__The task__.
Take the lines below between the one holding "orange slope B3:B5" and the one holding "blue brick F2 level", inclusive, and copy them exactly. Add nothing.
══ Material for the task
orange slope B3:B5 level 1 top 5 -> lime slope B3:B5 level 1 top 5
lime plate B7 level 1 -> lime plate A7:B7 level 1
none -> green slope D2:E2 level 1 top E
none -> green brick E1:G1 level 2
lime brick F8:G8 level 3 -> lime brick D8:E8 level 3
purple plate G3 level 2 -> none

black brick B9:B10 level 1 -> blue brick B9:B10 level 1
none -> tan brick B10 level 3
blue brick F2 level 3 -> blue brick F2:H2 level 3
════
══ Material for the task
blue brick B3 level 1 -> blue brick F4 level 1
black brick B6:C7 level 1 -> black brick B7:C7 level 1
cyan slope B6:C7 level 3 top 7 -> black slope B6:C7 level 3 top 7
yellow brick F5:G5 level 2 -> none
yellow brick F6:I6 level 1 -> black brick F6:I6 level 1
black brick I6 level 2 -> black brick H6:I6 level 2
════
══ Material for the task
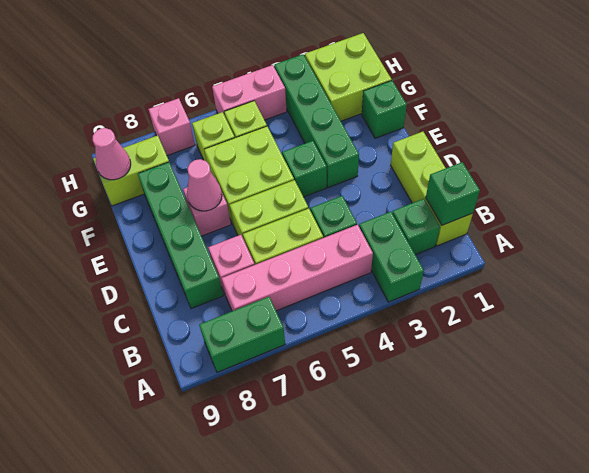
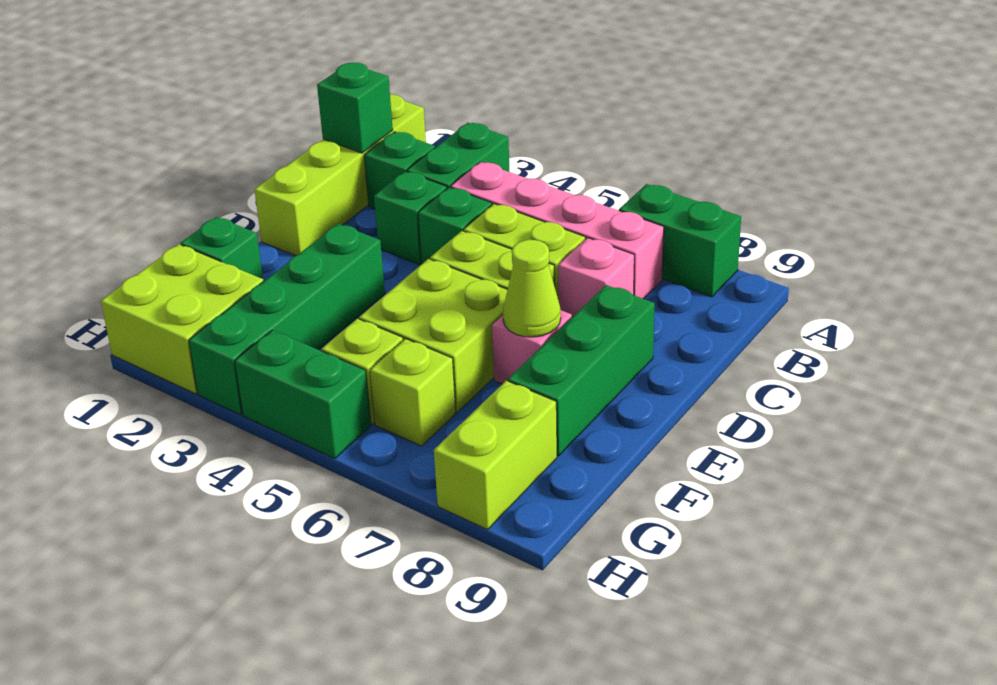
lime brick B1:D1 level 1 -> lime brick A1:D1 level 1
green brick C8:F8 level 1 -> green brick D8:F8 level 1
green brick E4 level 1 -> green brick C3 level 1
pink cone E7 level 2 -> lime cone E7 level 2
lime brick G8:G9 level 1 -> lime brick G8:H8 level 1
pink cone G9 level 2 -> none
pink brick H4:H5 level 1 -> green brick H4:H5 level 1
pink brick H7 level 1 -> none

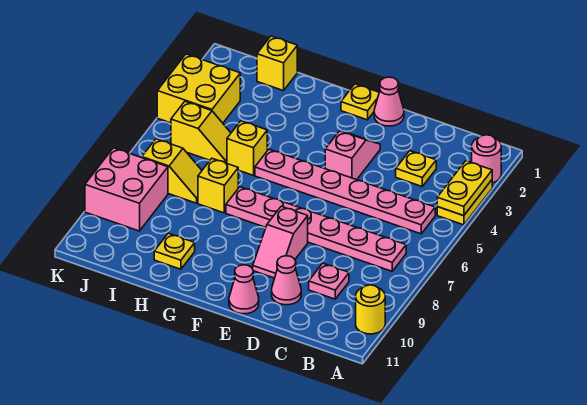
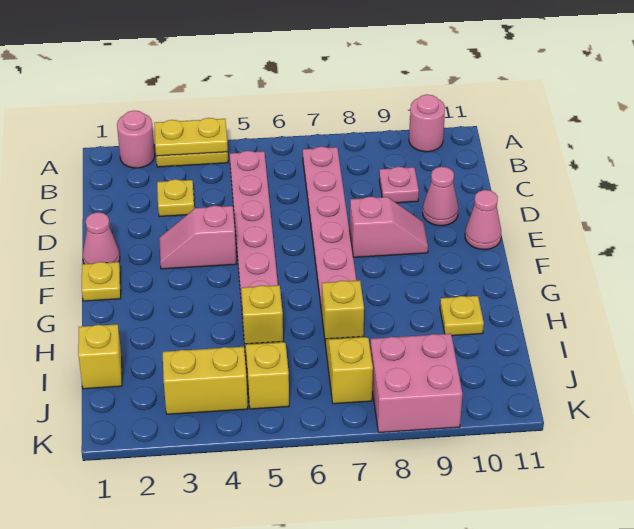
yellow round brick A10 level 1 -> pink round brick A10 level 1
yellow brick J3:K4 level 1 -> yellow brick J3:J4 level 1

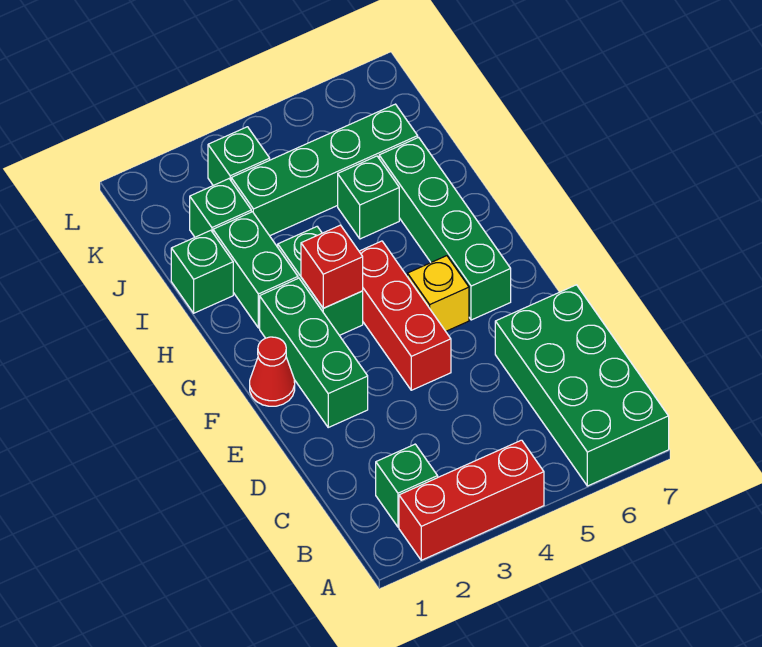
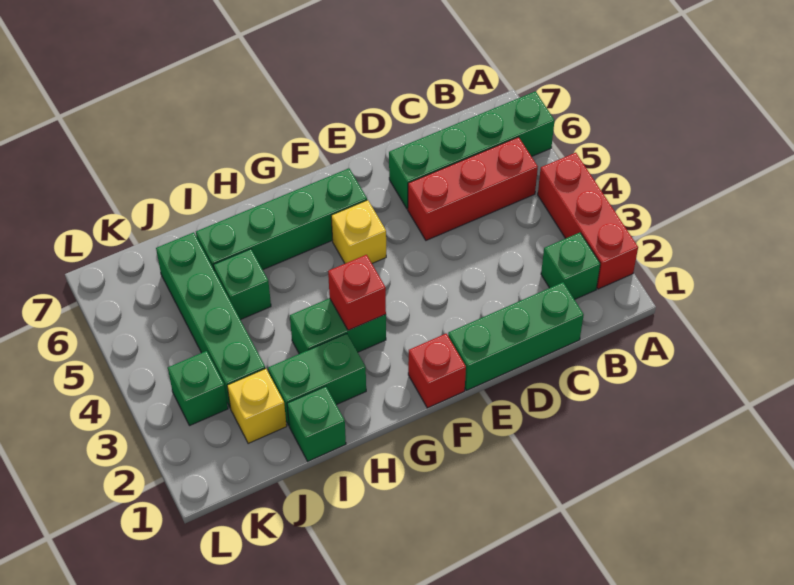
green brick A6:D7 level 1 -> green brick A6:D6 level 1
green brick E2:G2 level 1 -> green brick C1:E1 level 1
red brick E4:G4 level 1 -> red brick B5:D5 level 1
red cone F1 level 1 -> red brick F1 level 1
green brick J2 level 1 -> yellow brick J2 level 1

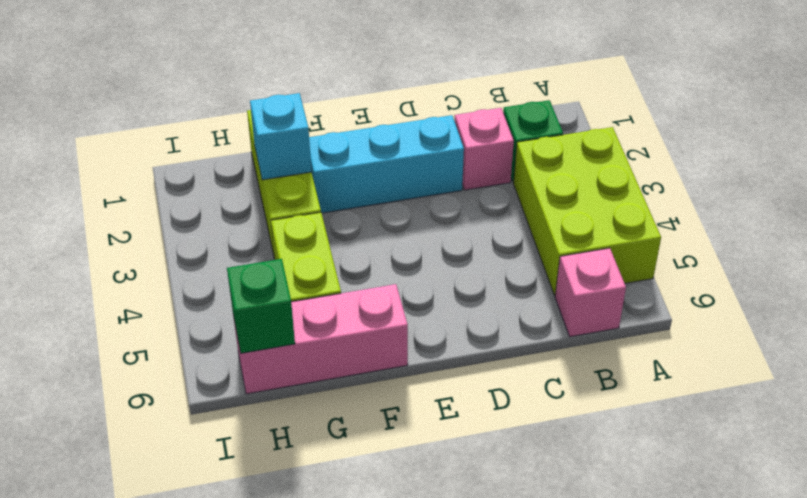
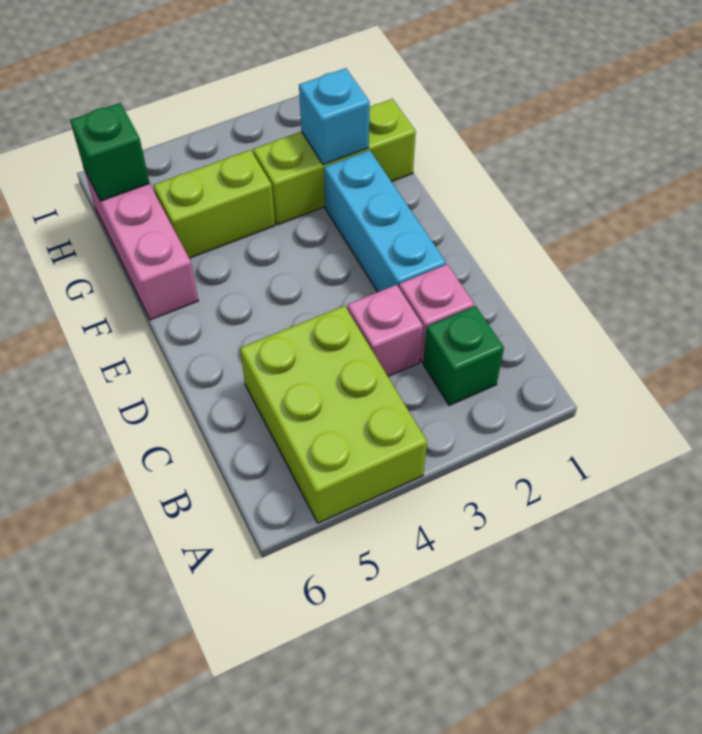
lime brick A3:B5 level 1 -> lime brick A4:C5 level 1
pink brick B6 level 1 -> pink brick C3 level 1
════
__Written answer__.
orange slope B3:B5 level 1 top 5 -> lime slope B3:B5 level 1 top 5
lime plate B7 level 1 -> lime plate A7:B7 level 1
none -> green slope D2:E2 level 1 top E
none -> green brick E1:G1 level 2
lime brick F8:G8 level 3 -> lime brick D8:E8 level 3
purple plate G3 level 2 -> none

black brick B9:B10 level 1 -> blue brick B9:B10 level 1
none -> tan brick B10 level 3
blue brick F2 level 3 -> blue brick F2:H2 level 3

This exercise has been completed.